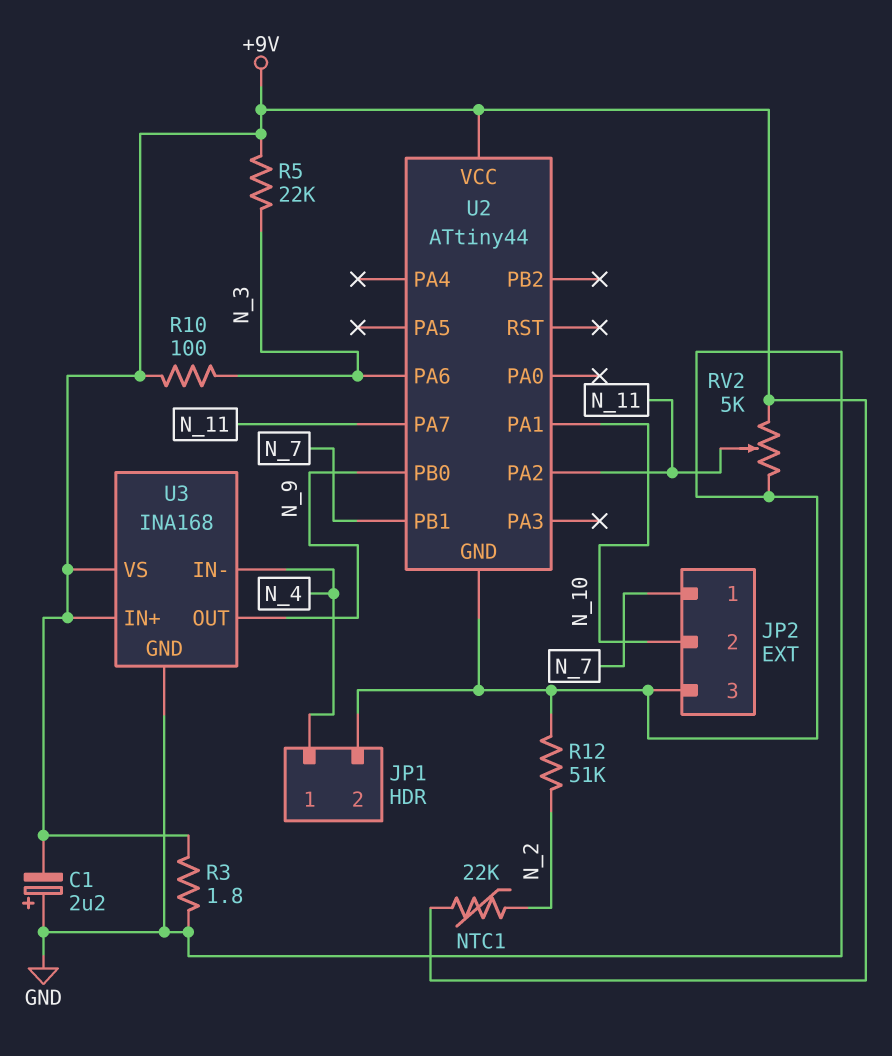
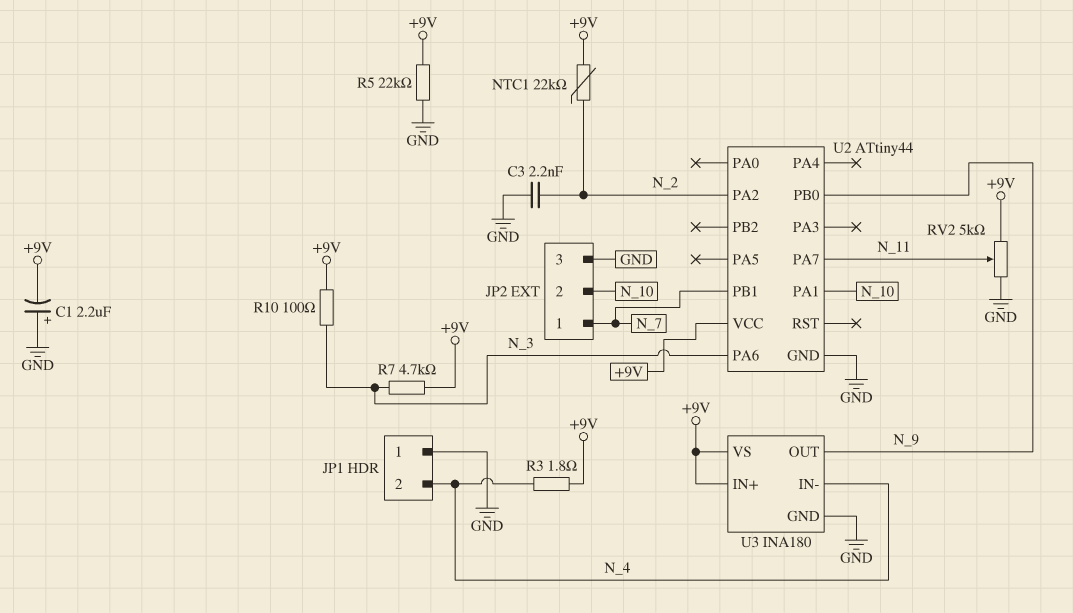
C3: none -> 2.2nF (GND, N_2)
JP1 pin 1: N_4 -> GND
JP1 pin 2: GND -> N_4
R3: 1.8 (+9V, GND) -> 1.8 (+9V, N_4)
R5: 22k (+9V, N_3) -> 22k (+9V, GND)
R7: none -> 4.7k (+9V, N_3)
R12: 51k (GND, N_2) -> none
U2 pin PA2: N_11 -> N_2
U3: INA168 -> INA180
━━━━━━━━━━━━━━━━━━━━
Where the data includes pictures, leave them out and write out everything else exactly.

> Solution
C3: none -> 2.2nF (GND, N_2)
JP1 pin 1: N_4 -> GND
JP1 pin 2: GND -> N_4
R3: 1.8 (+9V, GND) -> 1.8 (+9V, N_4)
R5: 22k (+9V, N_3) -> 22k (+9V, GND)
R7: none -> 4.7k (+9V, N_3)
R12: 51k (GND, N_2) -> none
U2 pin PA2: N_11 -> N_2
U3: INA168 -> INA180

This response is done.